§ **WHAT TO PRODUCE**
Reproduce the data exactly and drop any pictures it holds.
***
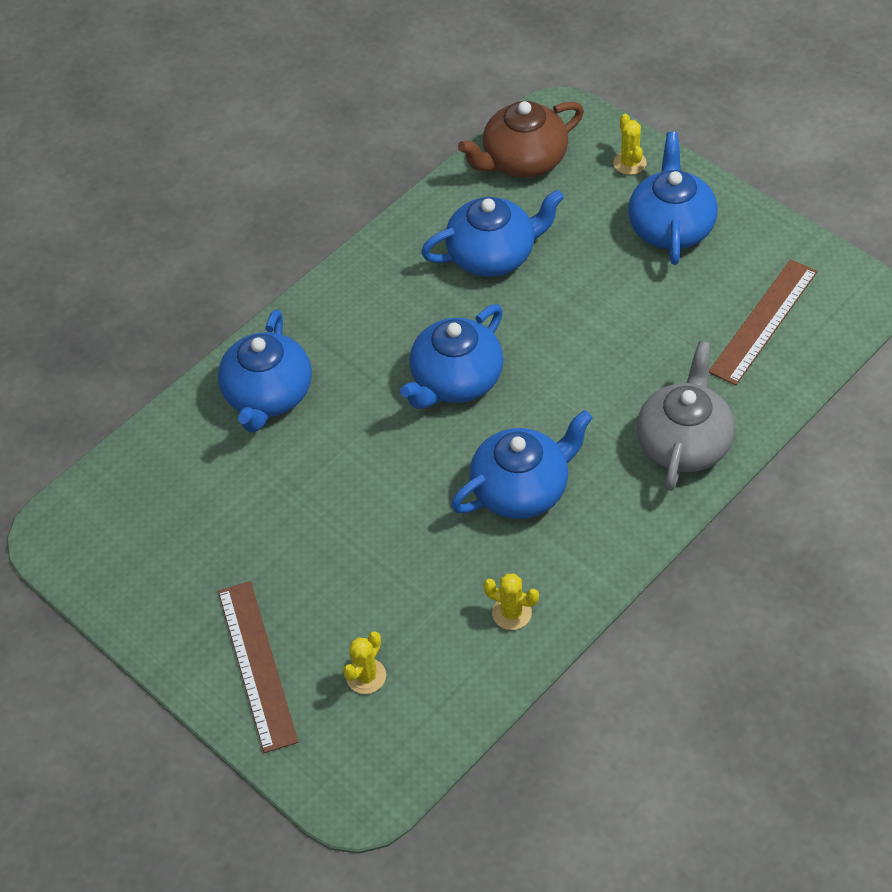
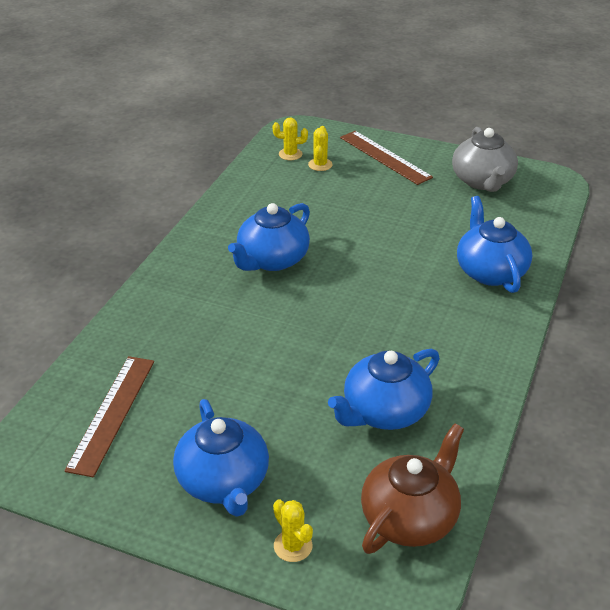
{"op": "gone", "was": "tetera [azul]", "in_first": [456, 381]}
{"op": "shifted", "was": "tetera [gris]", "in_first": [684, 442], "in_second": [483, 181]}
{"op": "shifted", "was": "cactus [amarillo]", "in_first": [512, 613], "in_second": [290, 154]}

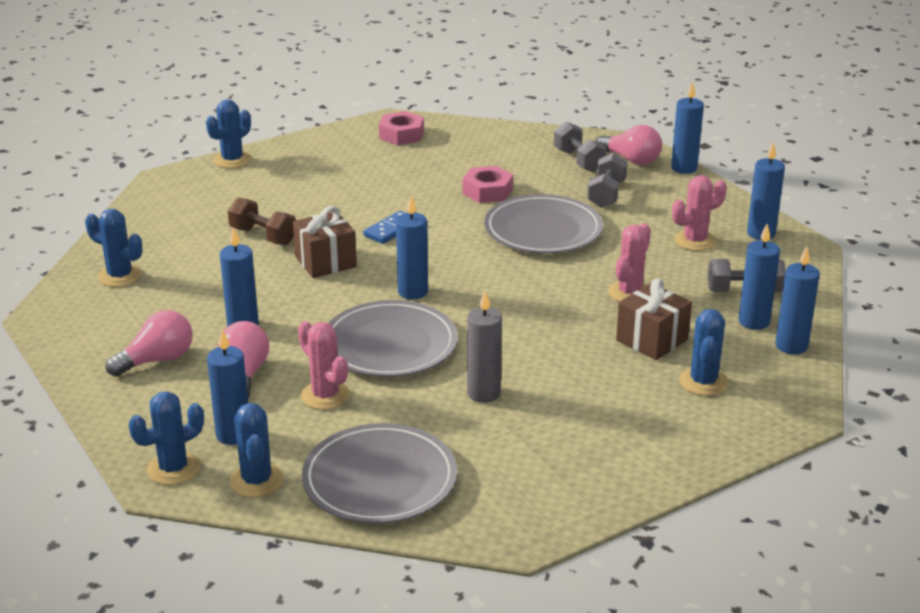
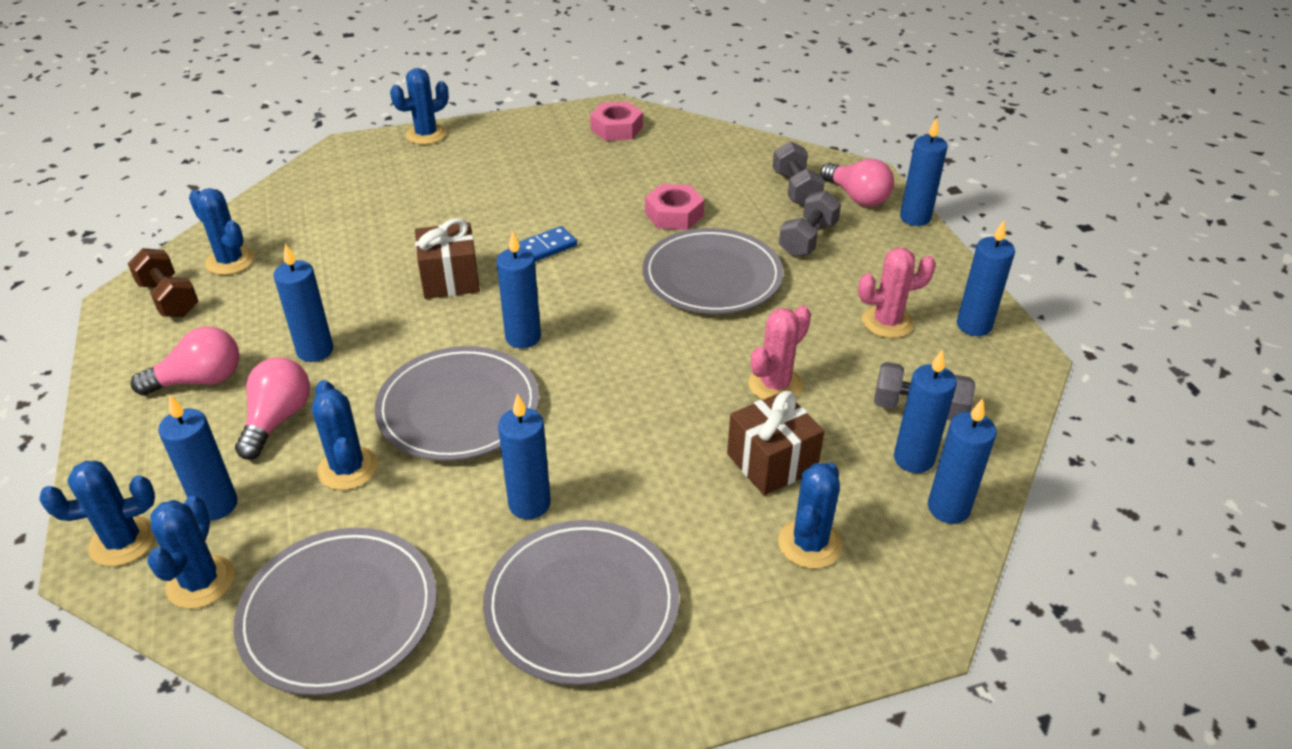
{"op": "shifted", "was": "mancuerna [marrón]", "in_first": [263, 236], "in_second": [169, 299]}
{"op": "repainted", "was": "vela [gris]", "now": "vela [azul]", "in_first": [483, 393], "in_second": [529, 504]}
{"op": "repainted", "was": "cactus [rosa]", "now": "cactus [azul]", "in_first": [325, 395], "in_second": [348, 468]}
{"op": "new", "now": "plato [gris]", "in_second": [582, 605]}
***
§ **RESULT OF THIS TASK**
{"op": "gone", "was": "tetera [azul]", "in_first": [456, 381]}
{"op": "shifted", "was": "tetera [gris]", "in_first": [684, 442], "in_second": [483, 181]}
{"op": "shifted", "was": "cactus [amarillo]", "in_first": [512, 613], "in_second": [290, 154]}

{"op": "shifted", "was": "mancuerna [marrón]", "in_first": [263, 236], "in_second": [169, 299]}
{"op": "repainted", "was": "vela [gris]", "now": "vela [azul]", "in_first": [483, 393], "in_second": [529, 504]}
{"op": "repainted", "was": "cactus [rosa]", "now": "cactus [azul]", "in_first": [325, 395], "in_second": [348, 468]}
{"op": "new", "now": "plato [gris]", "in_second": [582, 605]}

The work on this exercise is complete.